[ASSIGNMENT]
Your task is to filter the entries and copy every line containing the string "blanco".

SUPPLIED ENTRIES section start

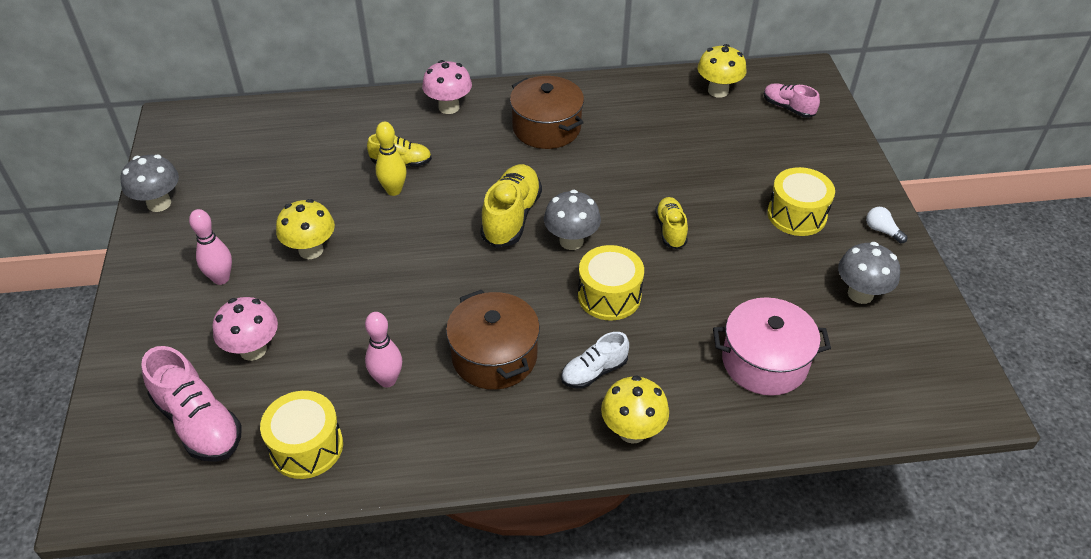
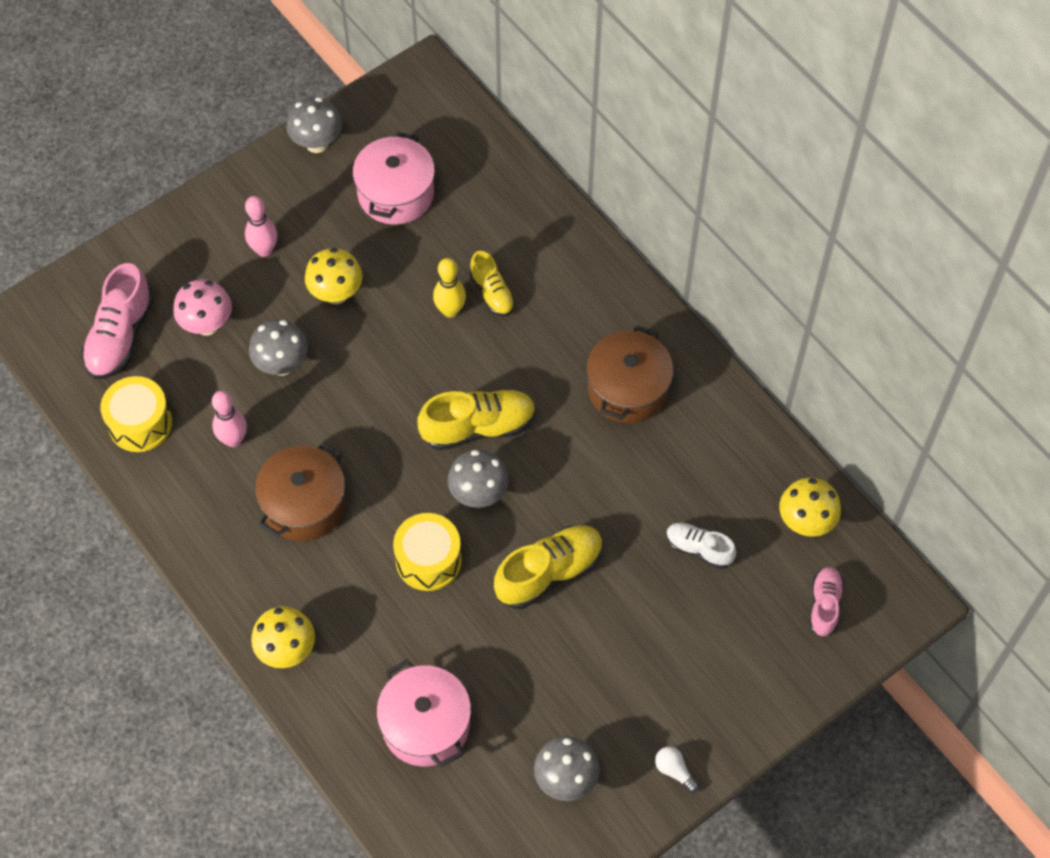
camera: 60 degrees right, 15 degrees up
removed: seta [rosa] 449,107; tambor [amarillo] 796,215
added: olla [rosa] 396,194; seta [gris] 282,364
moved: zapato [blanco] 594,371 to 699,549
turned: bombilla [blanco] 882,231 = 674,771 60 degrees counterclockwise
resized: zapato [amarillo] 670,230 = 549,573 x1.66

SUPPLIED ENTRIES section end

[SOLUTION]
moved: zapato [blanco] 594,371 to 699,549
turned: bombilla [blanco] 882,231 = 674,771 60 degrees counterclockwise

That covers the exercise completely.